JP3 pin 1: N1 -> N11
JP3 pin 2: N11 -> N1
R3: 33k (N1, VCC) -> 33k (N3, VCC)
--
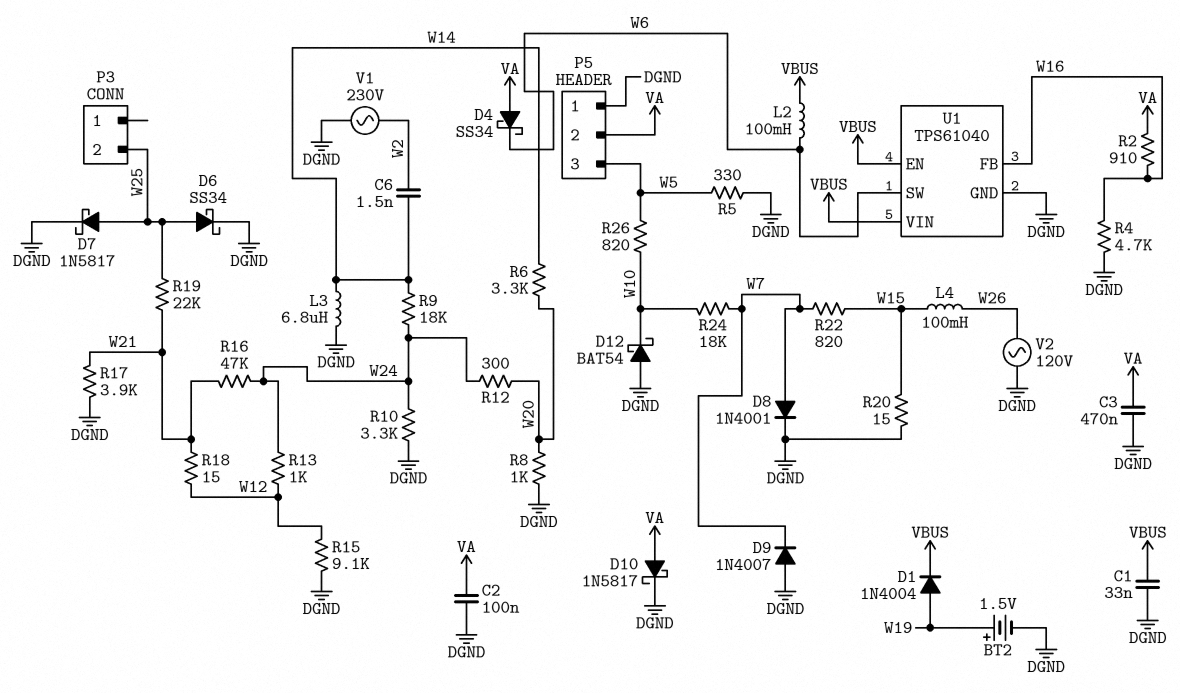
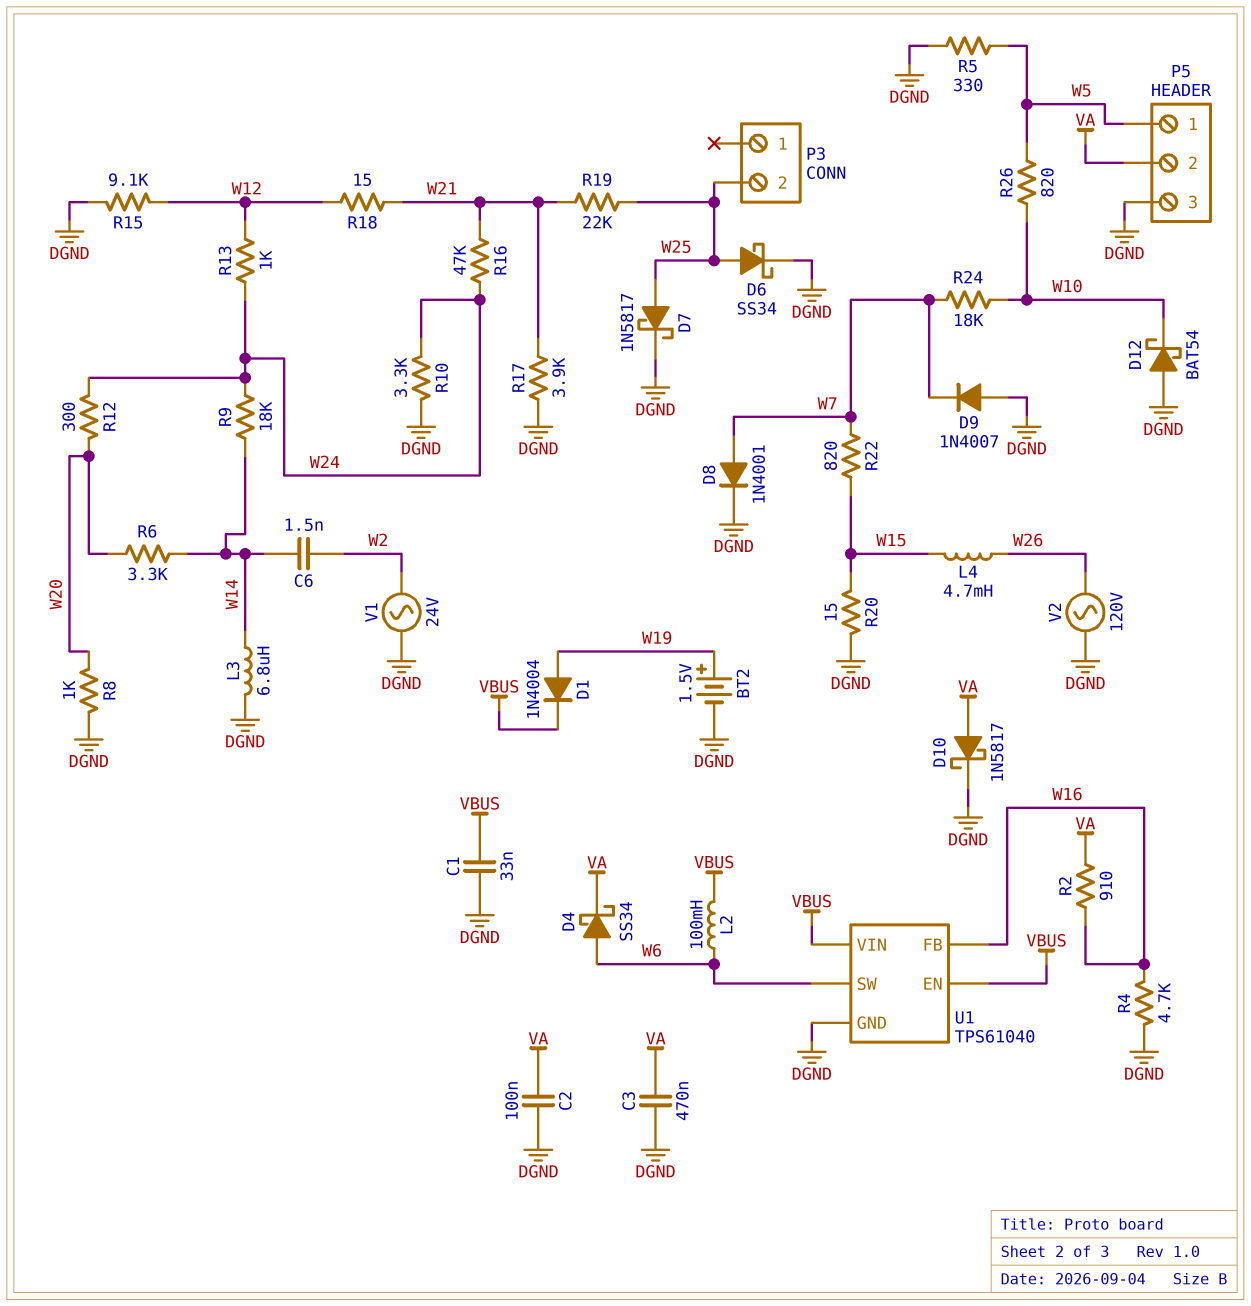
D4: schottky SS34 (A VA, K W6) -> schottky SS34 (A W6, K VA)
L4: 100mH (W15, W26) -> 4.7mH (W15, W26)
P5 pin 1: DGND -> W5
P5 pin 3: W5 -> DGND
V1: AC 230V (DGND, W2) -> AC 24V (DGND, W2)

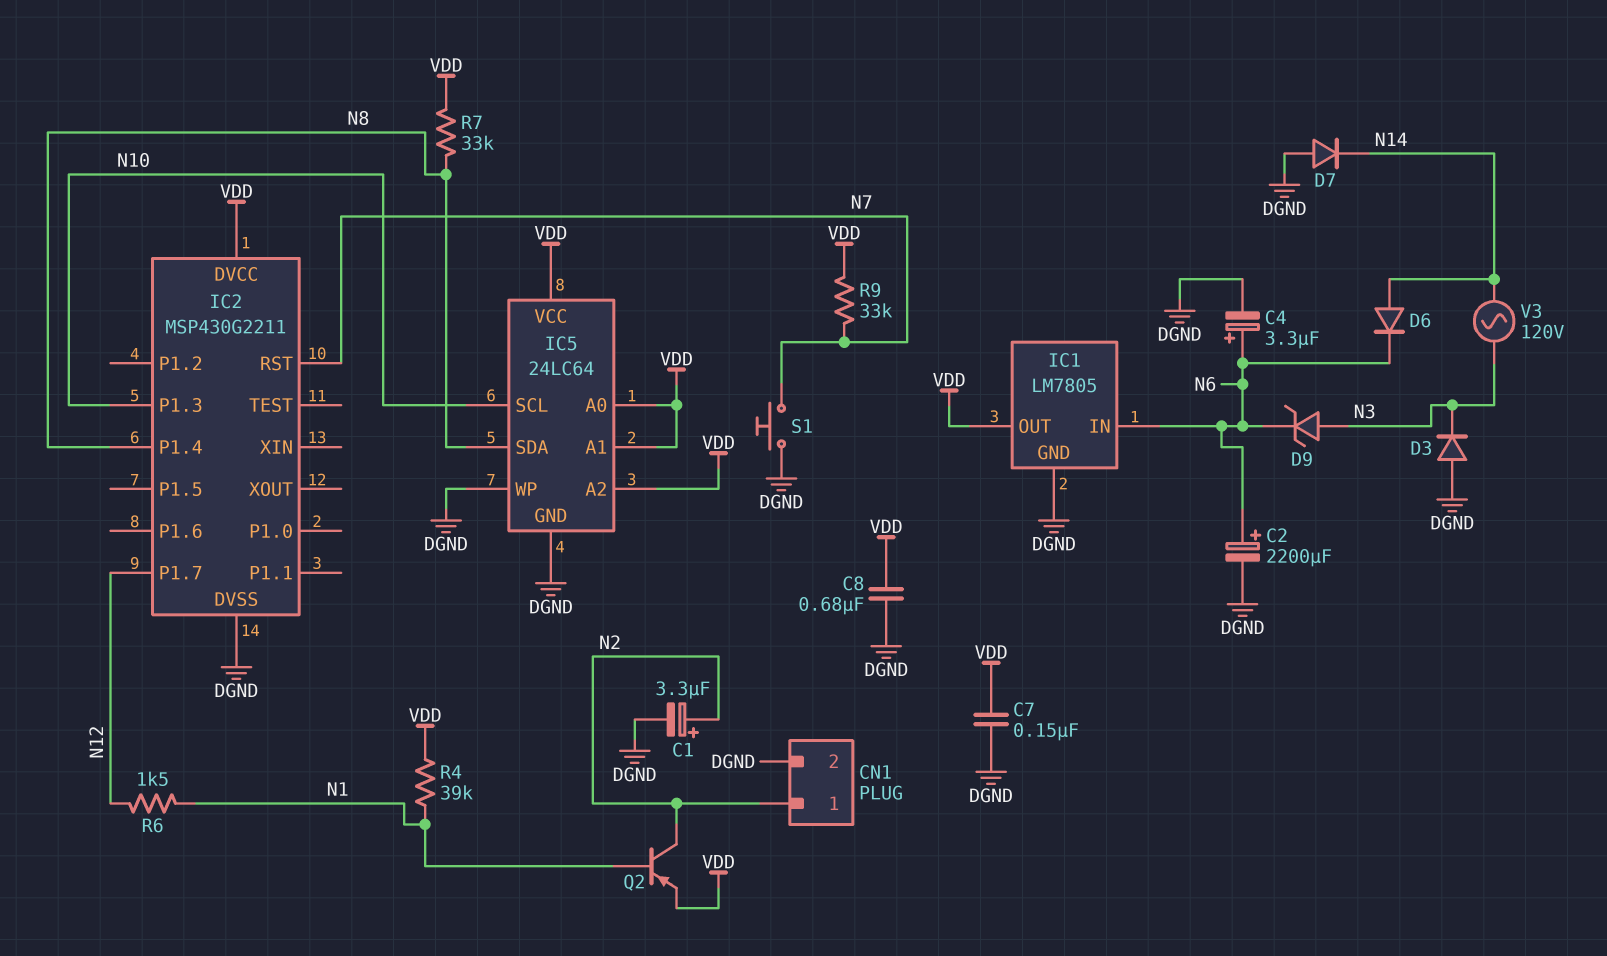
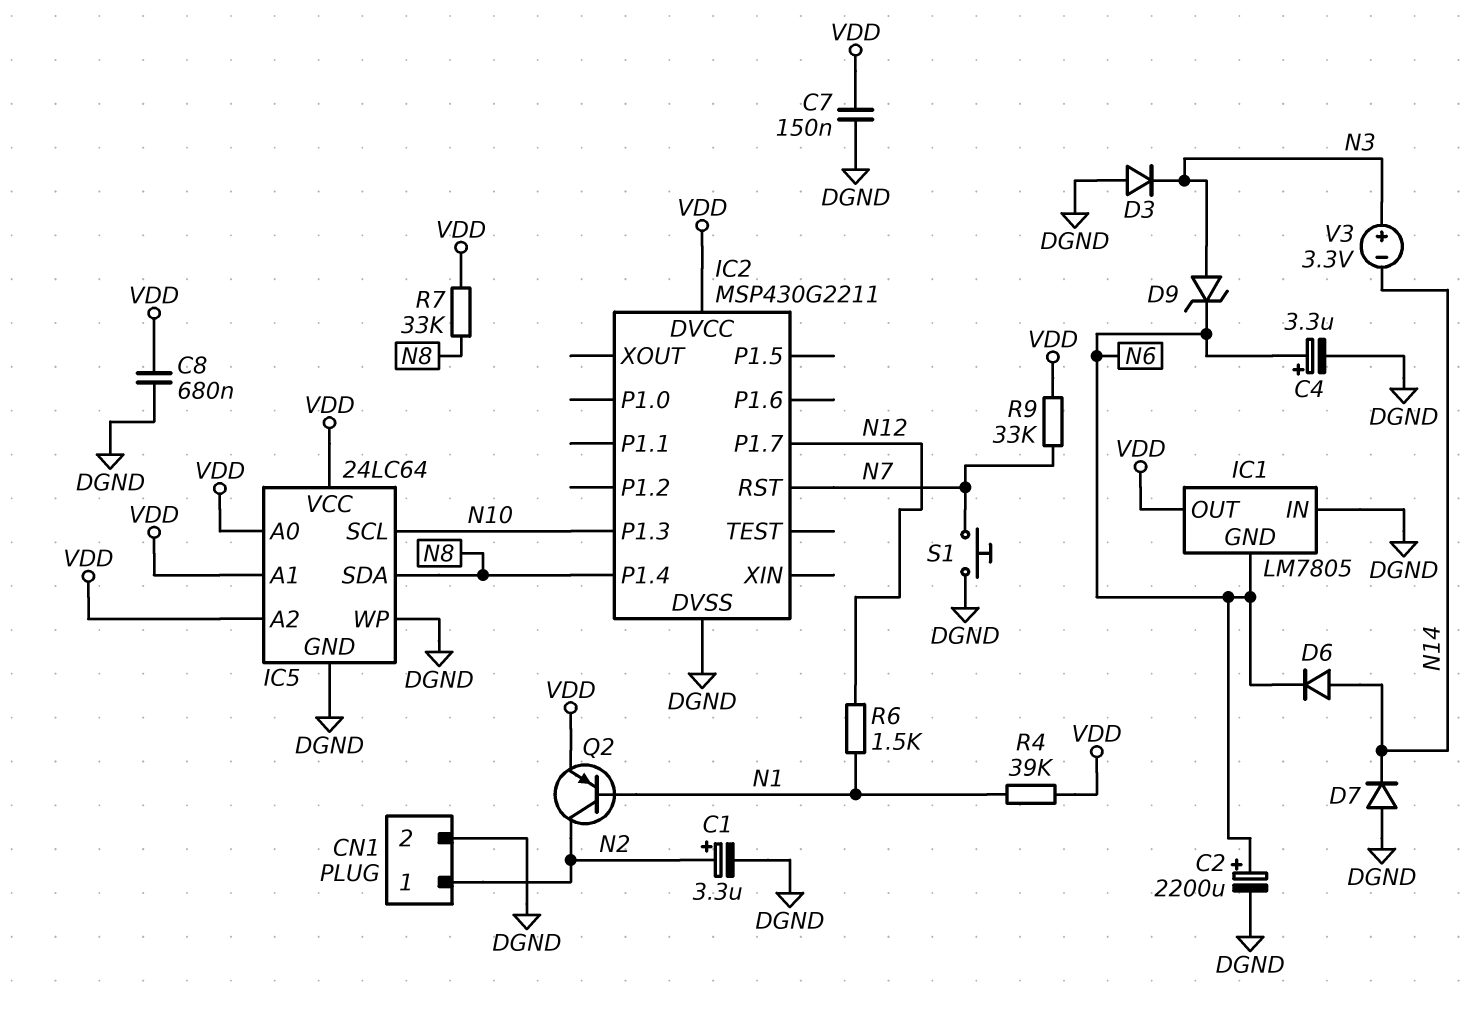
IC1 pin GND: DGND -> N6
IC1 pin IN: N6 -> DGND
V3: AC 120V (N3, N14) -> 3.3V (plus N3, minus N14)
---
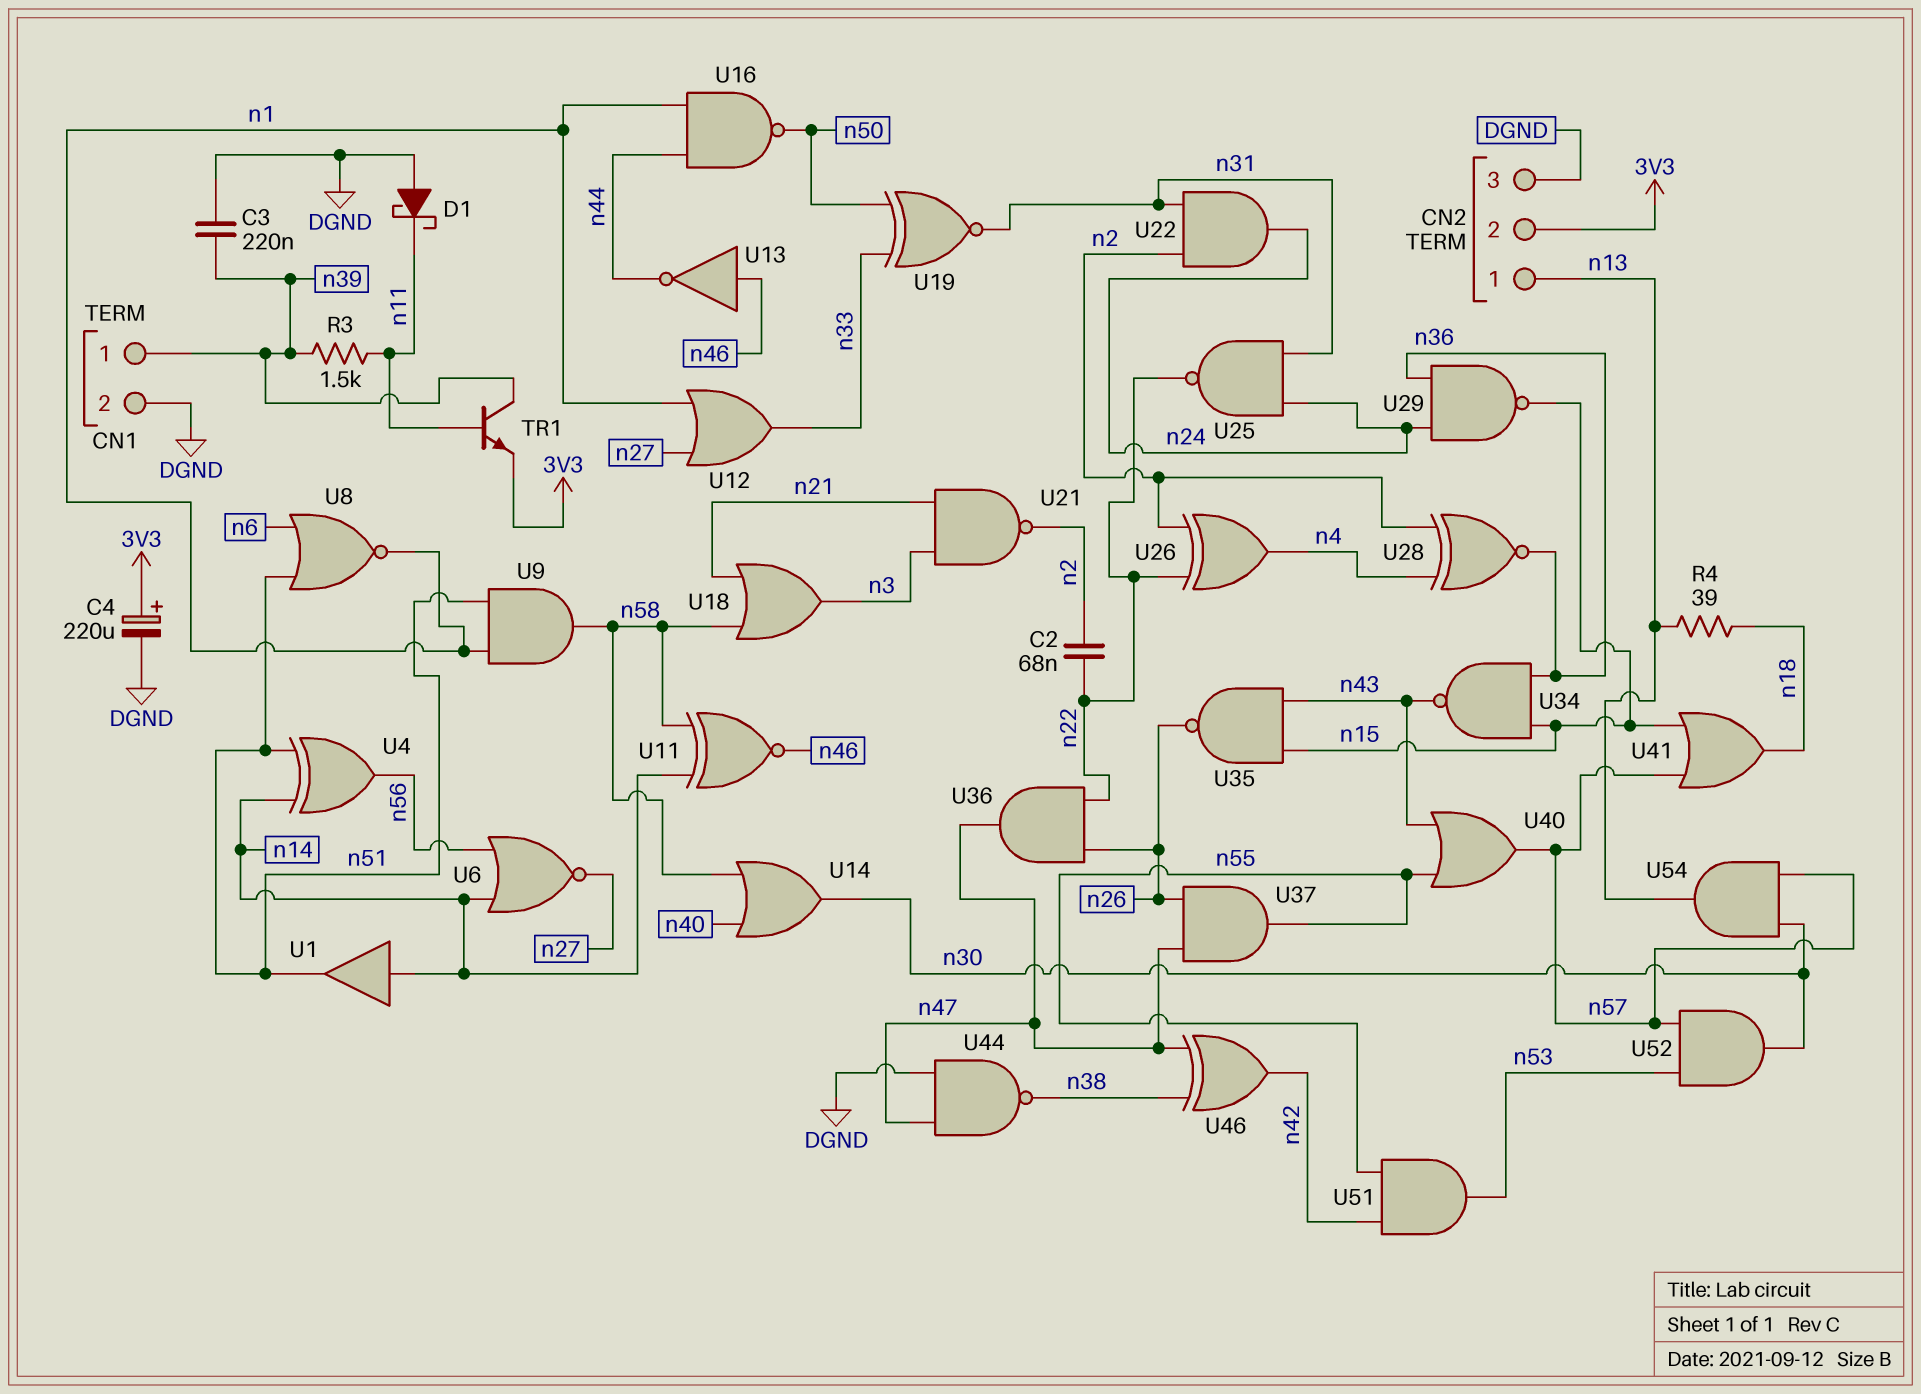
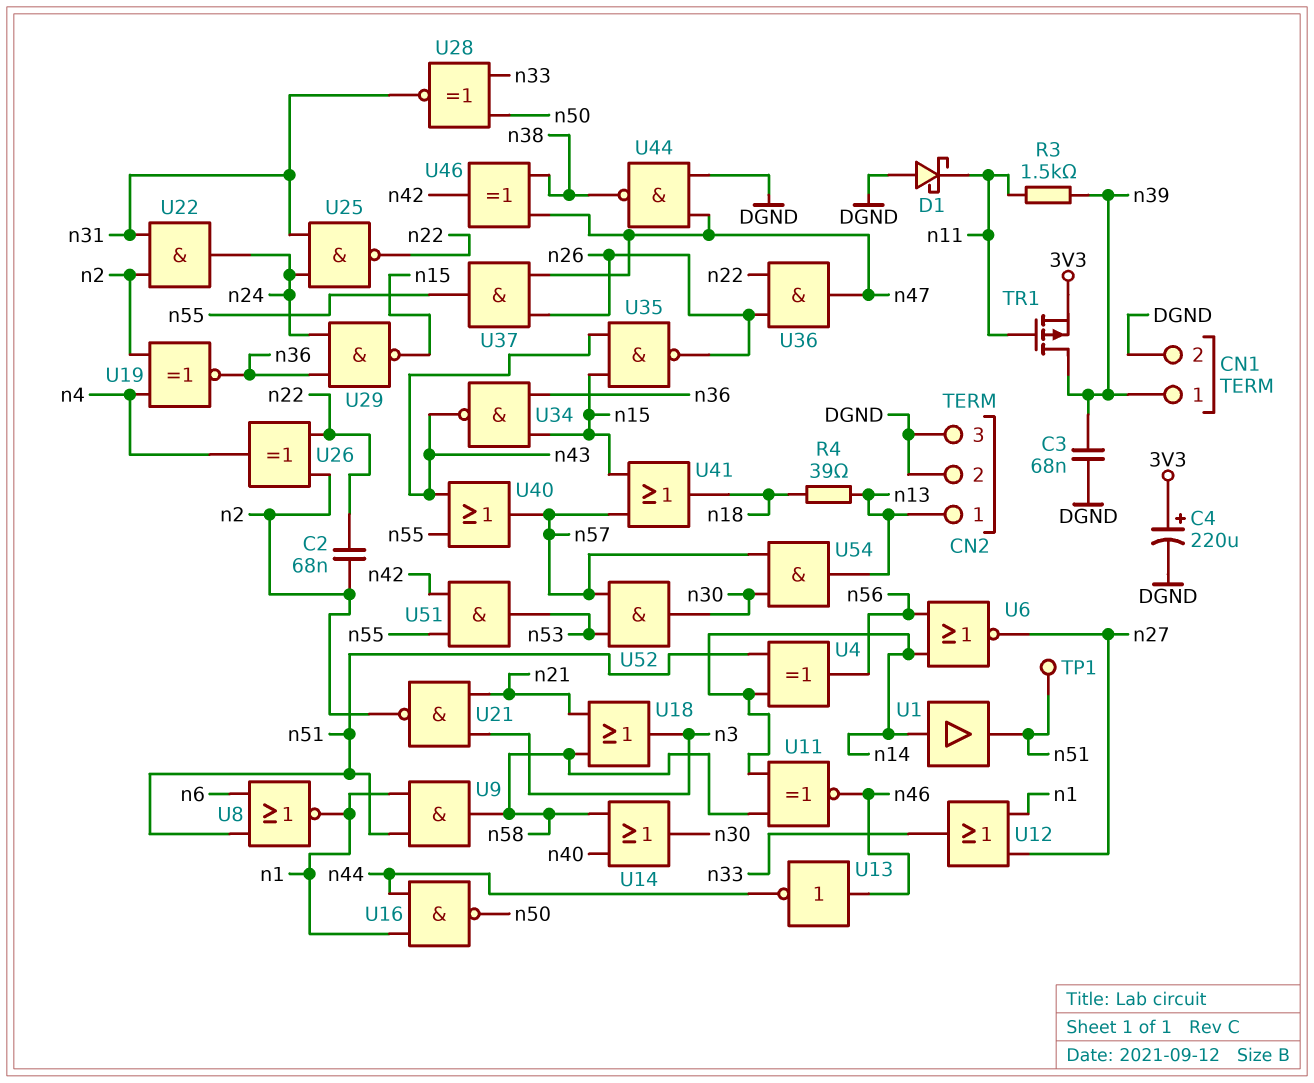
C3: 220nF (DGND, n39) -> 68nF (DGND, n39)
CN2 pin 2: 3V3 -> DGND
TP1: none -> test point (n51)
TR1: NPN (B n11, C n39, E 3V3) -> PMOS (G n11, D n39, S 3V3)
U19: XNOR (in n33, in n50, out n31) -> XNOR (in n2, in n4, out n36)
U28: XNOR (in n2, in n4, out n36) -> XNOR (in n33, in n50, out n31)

Brief: Among the entries above, take the lines from the one with "L4: 100mH (W15, W26) -> 4.7mH (W15, W26)" through the one with "V3: AC 120V" and retype them exactly, leaving out the pictures.

Your solution:
L4: 100mH (W15, W26) -> 4.7mH (W15, W26)
P5 pin 1: DGND -> W5
P5 pin 3: W5 -> DGND
V1: AC 230V (DGND, W2) -> AC 24V (DGND, W2)

IC1 pin GND: DGND -> N6
IC1 pin IN: N6 -> DGND
V3: AC 120V (N3, N14) -> 3.3V (plus N3, minus N14)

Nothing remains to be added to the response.